SOURCE DATA:
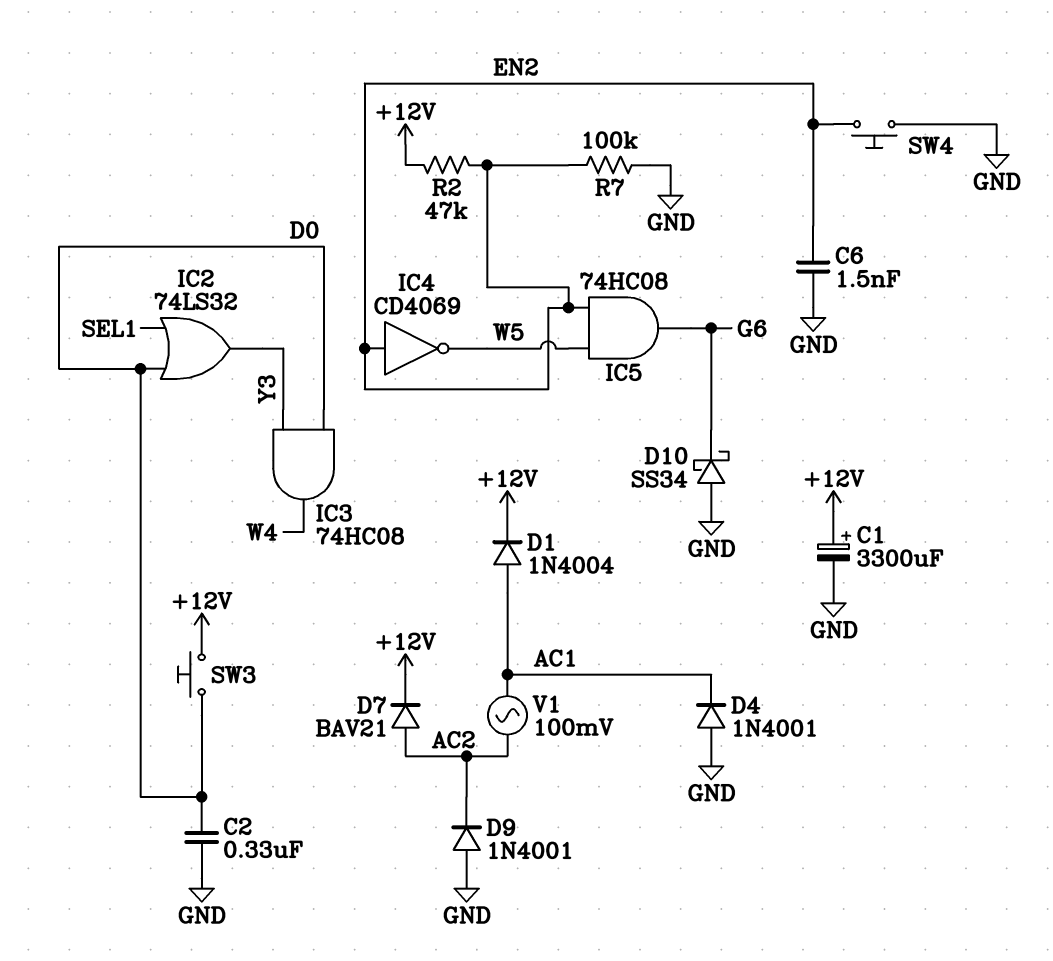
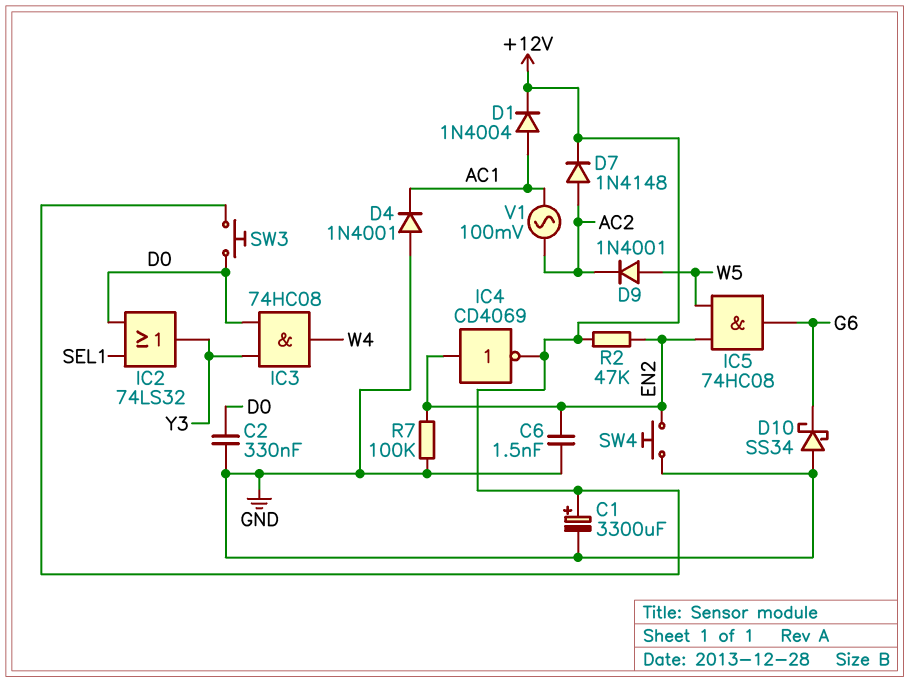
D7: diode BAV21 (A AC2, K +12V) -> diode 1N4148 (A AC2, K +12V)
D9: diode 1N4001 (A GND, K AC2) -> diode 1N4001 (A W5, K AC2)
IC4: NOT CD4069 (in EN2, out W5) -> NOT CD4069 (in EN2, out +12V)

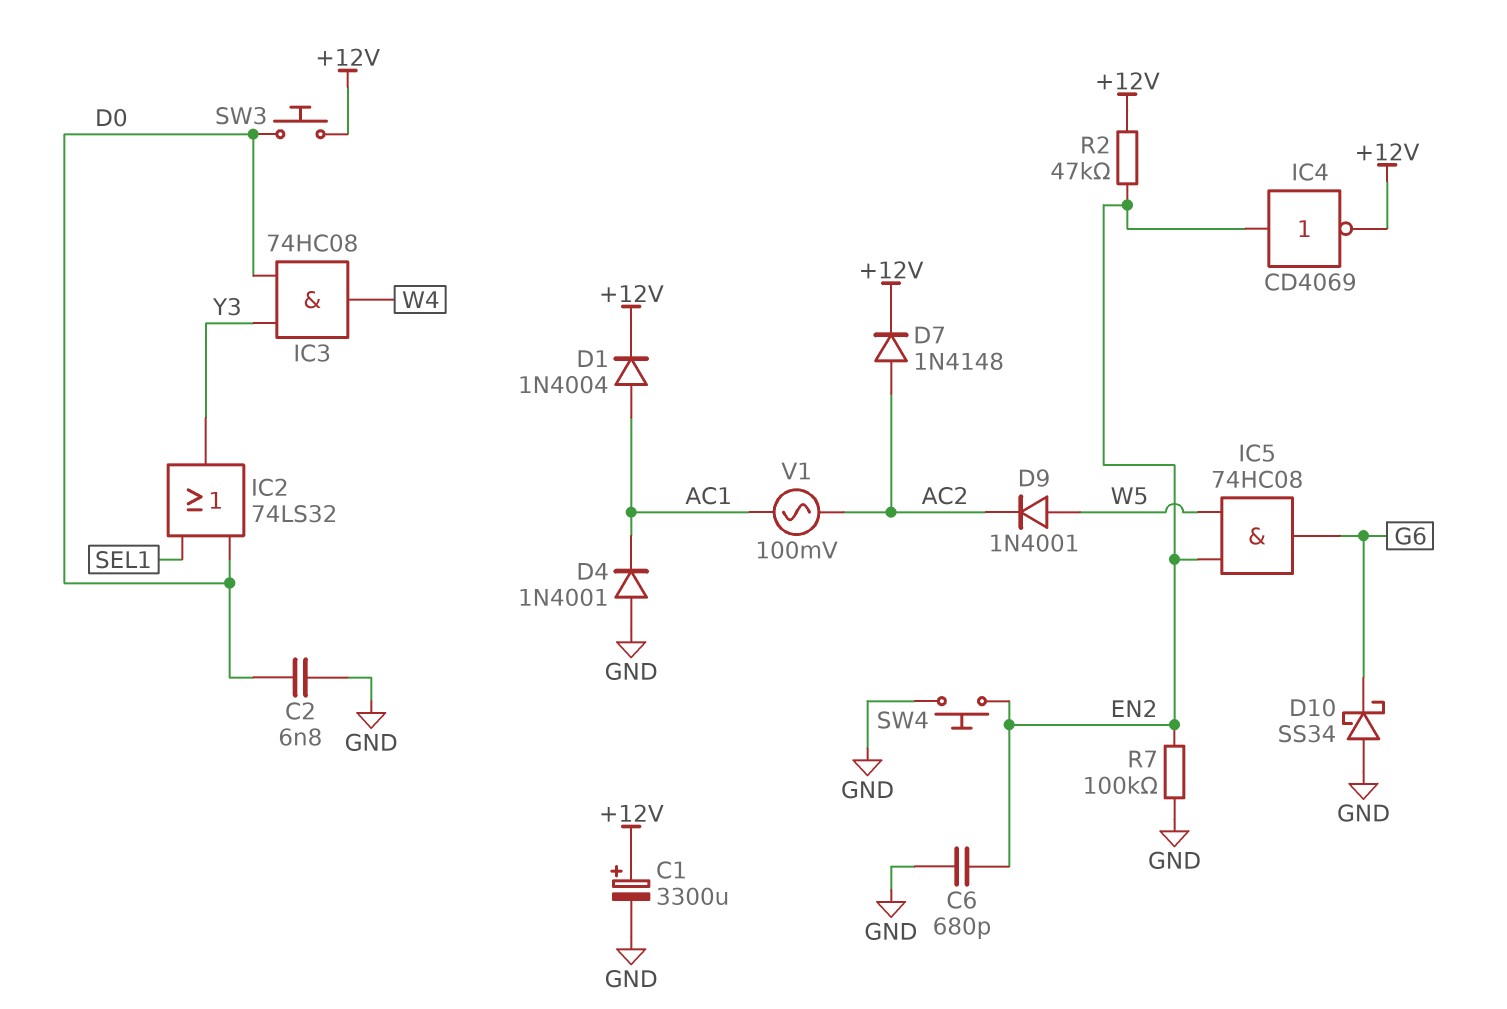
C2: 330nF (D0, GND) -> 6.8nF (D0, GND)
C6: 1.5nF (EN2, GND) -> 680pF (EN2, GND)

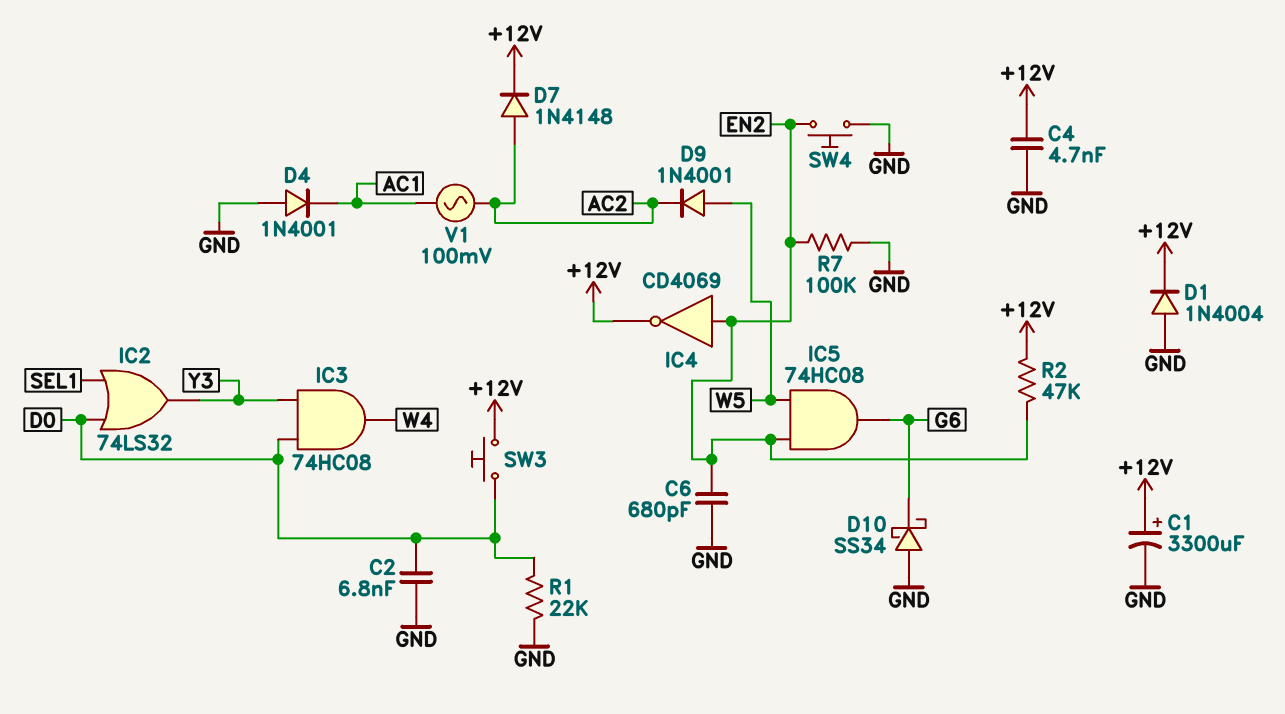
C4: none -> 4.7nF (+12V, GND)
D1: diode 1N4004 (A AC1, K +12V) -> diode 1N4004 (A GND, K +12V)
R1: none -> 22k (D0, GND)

WHAT YOU SHOULD DO: If a line of the records includes the string "none", copy it out.

EXPECTED ANSWER:
C4: none -> 4.7nF (+12V, GND)
R1: none -> 22k (D0, GND)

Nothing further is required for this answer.